### [TASK ITEM]
Extract exactly the range of lines bounded by the line containing "- royal blue frying pan (no. 1 from left)" and the final line of the listing, both ends included, and no other lines.

### [EXCERPTED DATA]
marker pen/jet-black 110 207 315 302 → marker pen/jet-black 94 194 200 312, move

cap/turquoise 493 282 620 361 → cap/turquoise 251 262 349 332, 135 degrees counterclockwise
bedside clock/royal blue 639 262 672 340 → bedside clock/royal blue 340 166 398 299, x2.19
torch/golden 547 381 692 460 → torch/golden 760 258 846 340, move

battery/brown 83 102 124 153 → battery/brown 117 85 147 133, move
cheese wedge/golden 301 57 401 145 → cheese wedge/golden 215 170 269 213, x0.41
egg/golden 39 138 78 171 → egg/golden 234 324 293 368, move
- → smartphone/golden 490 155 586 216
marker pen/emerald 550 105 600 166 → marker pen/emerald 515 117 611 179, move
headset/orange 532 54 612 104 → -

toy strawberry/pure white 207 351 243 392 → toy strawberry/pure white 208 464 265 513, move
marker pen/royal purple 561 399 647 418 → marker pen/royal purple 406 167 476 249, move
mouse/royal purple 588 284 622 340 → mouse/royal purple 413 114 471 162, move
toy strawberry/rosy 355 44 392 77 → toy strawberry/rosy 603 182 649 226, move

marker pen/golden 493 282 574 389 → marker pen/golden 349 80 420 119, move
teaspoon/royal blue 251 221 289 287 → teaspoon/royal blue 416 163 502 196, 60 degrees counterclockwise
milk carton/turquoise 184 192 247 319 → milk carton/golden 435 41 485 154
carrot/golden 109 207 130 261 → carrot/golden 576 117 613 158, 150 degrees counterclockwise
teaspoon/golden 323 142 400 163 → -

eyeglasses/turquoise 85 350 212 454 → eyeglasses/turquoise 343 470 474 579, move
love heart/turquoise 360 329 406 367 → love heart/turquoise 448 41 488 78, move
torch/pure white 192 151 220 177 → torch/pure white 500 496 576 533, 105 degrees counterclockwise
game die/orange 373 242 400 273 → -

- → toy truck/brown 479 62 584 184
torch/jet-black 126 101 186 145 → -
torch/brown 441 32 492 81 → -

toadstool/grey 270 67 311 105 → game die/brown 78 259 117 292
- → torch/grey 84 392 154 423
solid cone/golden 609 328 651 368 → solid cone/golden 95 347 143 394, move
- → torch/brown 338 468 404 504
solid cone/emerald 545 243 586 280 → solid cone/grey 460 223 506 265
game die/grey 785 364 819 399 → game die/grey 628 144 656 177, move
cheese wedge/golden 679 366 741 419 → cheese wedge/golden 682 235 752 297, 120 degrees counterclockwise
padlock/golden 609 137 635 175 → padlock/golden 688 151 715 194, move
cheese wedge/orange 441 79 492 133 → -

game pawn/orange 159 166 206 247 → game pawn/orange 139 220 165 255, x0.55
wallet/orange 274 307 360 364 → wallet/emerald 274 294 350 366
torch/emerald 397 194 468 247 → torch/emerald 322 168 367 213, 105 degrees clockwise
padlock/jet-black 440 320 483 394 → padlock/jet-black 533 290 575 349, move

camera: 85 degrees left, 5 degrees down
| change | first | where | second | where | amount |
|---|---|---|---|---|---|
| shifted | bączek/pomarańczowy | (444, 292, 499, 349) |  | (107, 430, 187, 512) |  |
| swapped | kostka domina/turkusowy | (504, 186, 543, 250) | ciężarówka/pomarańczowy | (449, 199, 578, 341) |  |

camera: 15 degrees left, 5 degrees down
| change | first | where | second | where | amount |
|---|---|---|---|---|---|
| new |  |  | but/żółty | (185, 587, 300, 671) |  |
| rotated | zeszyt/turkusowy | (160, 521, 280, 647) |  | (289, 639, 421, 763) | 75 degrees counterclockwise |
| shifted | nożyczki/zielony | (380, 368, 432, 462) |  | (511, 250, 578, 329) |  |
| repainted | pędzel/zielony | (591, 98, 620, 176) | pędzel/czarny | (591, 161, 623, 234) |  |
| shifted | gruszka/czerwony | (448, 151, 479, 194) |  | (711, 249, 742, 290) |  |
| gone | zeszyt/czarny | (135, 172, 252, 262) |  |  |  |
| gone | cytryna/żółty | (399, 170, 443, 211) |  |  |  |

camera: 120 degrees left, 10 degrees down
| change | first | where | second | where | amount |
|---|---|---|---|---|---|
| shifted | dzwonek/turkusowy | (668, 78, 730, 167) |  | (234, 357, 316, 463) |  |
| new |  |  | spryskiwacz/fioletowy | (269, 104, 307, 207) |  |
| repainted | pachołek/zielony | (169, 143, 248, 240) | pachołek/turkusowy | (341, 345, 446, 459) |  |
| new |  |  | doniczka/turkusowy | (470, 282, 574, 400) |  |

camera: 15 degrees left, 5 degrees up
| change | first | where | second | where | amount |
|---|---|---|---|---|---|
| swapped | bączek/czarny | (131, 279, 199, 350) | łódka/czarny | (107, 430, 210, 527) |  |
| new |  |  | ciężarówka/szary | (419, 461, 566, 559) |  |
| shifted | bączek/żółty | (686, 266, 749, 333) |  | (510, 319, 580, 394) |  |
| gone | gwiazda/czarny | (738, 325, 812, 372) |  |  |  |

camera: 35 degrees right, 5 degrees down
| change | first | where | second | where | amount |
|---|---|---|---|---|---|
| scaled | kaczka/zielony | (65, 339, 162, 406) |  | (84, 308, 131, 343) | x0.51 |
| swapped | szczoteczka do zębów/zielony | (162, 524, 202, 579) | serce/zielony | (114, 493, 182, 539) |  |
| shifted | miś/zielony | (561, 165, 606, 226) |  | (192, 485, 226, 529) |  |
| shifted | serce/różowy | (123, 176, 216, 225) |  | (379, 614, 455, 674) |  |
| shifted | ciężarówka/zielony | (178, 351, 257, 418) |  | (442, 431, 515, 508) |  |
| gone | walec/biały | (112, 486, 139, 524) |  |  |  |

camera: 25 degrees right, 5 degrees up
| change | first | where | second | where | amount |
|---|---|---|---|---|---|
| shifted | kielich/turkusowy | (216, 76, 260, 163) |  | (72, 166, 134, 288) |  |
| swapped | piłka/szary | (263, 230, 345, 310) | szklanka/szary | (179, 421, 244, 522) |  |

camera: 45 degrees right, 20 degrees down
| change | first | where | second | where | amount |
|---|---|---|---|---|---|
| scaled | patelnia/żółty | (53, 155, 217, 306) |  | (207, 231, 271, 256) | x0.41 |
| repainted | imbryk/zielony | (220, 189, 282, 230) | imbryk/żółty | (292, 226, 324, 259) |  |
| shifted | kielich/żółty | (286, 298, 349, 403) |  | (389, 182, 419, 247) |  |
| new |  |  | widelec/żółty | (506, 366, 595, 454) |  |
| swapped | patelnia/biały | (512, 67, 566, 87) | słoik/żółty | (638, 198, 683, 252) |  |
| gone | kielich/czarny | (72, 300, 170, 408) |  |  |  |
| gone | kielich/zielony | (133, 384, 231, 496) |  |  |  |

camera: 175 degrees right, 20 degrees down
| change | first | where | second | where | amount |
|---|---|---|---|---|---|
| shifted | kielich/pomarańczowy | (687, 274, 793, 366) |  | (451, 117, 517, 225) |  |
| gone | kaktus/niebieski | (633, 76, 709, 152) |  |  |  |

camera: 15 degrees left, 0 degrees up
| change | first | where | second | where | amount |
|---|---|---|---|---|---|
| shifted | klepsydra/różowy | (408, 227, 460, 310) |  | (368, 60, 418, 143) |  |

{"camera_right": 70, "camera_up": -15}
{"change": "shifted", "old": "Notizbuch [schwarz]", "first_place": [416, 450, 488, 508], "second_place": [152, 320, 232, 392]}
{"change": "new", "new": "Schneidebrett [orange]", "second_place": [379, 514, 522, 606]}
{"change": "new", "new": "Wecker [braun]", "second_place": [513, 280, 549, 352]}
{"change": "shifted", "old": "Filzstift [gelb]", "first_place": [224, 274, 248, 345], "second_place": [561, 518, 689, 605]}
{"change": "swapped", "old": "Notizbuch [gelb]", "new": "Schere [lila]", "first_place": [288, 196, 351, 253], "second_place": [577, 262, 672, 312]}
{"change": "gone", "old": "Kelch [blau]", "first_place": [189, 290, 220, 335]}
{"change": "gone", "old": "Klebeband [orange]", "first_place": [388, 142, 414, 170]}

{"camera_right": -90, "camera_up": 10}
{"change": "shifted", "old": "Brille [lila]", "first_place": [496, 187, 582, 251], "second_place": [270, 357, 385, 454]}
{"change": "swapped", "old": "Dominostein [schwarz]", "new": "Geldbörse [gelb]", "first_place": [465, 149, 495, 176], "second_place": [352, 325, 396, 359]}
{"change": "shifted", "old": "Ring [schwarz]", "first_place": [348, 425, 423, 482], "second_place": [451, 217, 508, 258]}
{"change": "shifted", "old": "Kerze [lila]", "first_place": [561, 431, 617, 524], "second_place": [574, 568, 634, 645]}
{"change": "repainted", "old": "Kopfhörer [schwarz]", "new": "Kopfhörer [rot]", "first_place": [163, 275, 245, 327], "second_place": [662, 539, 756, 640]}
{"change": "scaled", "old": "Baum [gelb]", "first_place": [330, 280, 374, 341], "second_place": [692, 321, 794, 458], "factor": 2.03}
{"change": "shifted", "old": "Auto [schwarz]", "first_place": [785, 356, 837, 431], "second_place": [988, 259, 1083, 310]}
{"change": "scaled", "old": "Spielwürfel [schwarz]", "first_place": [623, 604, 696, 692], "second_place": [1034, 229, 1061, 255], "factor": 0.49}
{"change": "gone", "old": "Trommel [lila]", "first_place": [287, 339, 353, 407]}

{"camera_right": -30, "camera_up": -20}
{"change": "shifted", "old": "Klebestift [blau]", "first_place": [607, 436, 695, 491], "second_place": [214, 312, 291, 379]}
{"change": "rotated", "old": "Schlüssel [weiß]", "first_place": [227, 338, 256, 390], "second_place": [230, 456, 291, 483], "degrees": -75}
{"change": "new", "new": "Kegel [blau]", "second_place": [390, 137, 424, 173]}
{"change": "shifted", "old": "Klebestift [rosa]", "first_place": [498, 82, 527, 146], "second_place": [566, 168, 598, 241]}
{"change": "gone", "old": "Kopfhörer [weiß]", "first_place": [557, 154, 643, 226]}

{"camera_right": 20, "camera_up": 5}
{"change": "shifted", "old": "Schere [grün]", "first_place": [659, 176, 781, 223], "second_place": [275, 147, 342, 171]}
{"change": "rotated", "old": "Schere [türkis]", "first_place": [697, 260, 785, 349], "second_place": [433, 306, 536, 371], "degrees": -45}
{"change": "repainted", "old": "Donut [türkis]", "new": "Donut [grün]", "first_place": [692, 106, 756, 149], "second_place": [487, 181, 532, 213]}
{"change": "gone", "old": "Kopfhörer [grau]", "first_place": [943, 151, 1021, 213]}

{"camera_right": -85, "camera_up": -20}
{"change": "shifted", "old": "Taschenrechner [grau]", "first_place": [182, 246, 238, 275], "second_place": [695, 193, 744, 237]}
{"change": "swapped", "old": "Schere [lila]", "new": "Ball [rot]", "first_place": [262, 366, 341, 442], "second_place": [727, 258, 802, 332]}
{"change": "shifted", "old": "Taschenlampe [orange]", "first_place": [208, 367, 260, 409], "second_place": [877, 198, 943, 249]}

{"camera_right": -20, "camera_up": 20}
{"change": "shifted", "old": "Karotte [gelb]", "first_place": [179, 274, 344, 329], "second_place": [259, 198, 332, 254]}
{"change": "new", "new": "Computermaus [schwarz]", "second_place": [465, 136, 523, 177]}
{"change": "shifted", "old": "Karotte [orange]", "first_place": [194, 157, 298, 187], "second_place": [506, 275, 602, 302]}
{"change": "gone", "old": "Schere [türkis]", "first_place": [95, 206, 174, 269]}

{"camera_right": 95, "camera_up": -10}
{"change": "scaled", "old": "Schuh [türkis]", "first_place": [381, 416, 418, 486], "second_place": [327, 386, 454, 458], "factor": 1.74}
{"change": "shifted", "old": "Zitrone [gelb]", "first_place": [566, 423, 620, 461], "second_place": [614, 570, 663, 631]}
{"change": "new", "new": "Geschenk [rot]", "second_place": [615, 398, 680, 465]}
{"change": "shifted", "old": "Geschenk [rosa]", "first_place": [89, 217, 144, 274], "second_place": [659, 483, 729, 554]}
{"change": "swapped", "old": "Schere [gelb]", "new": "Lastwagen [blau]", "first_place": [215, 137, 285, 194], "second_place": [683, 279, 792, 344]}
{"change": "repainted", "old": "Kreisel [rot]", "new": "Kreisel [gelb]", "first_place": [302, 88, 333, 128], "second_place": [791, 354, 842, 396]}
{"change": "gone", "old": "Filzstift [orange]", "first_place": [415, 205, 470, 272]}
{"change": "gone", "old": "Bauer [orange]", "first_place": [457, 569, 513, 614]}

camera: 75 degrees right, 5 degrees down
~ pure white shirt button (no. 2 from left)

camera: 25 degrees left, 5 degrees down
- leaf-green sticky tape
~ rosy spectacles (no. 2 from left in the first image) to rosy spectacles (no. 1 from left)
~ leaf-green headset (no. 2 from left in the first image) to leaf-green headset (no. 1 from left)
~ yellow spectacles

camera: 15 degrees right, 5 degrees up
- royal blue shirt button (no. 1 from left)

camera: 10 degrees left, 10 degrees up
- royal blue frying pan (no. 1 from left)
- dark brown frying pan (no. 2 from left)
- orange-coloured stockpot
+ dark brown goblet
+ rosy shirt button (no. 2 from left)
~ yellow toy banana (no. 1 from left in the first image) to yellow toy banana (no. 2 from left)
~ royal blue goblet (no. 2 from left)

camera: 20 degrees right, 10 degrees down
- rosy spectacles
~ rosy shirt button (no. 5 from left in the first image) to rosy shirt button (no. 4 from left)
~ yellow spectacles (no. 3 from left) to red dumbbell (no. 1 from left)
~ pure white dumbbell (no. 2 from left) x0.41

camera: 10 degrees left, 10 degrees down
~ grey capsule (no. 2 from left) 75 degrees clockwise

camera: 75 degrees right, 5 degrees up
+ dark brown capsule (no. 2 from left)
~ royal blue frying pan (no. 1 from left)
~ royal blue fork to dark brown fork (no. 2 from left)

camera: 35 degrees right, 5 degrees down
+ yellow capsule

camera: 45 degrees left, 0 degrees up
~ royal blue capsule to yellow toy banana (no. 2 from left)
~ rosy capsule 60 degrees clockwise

### [YOUR RESPONSE]
- royal blue frying pan (no. 1 from left)
- dark brown frying pan (no. 2 from left)
- orange-coloured stockpot
+ dark brown goblet
+ rosy shirt button (no. 2 from left)
~ yellow toy banana (no. 1 from left in the first image) to yellow toy banana (no. 2 from left)
~ royal blue goblet (no. 2 from left)

camera: 20 degrees right, 10 degrees down
- rosy spectacles
~ rosy shirt button (no. 5 from left in the first image) to rosy shirt button (no. 4 from left)
~ yellow spectacles (no. 3 from left) to red dumbbell (no. 1 from left)
~ pure white dumbbell (no. 2 from left) x0.41

camera: 10 degrees left, 10 degrees down
~ grey capsule (no. 2 from left) 75 degrees clockwise

camera: 75 degrees right, 5 degrees up
+ dark brown capsule (no. 2 from left)
~ royal blue frying pan (no. 1 from left)
~ royal blue fork to dark brown fork (no. 2 from left)

camera: 35 degrees right, 5 degrees down
+ yellow capsule

camera: 45 degrees left, 0 degrees up
~ royal blue capsule to yellow toy banana (no. 2 from left)
~ rosy capsule 60 degrees clockwise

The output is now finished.